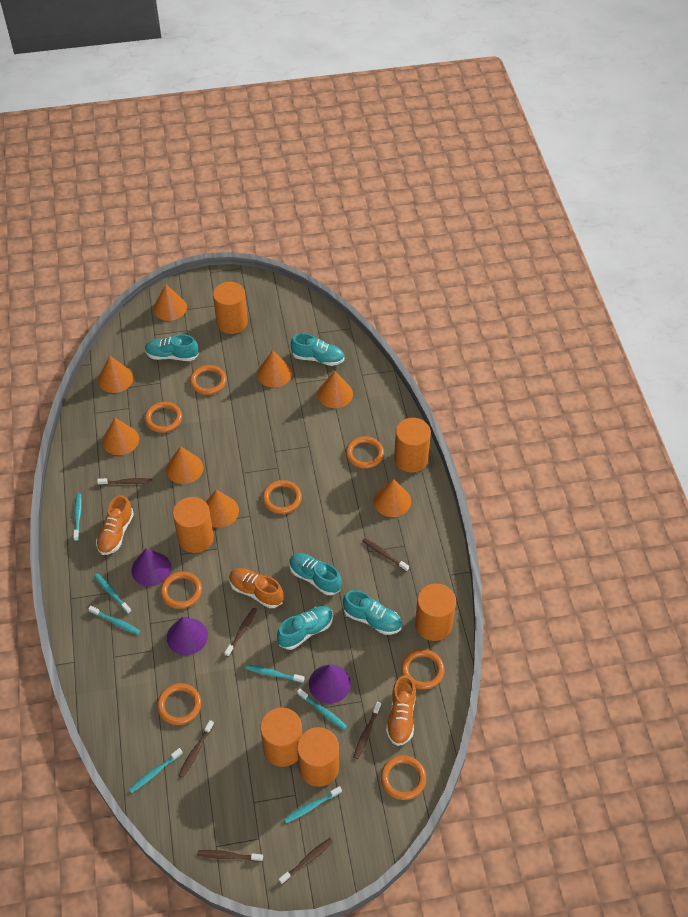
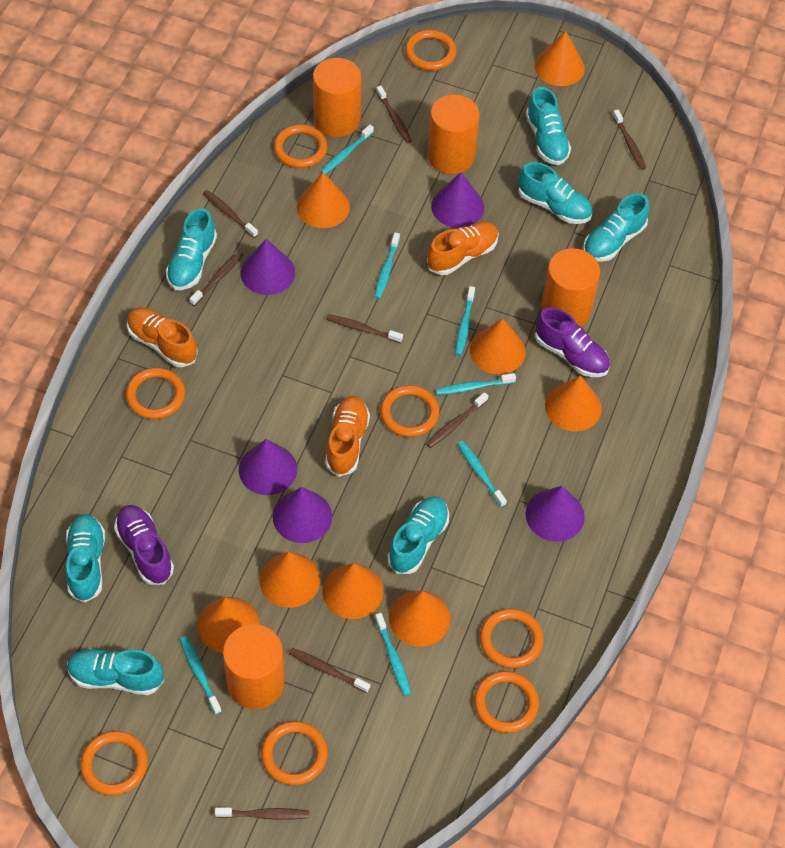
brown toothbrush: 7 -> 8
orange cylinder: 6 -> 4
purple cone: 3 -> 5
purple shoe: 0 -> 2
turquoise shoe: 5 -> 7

○ ○ ○ ○ ○

Problem to work on: The expected output is the full material above, word for word, without pictures.

Task output:
brown toothbrush: 7 -> 8
orange cylinder: 6 -> 4
purple cone: 3 -> 5
purple shoe: 0 -> 2
turquoise shoe: 5 -> 7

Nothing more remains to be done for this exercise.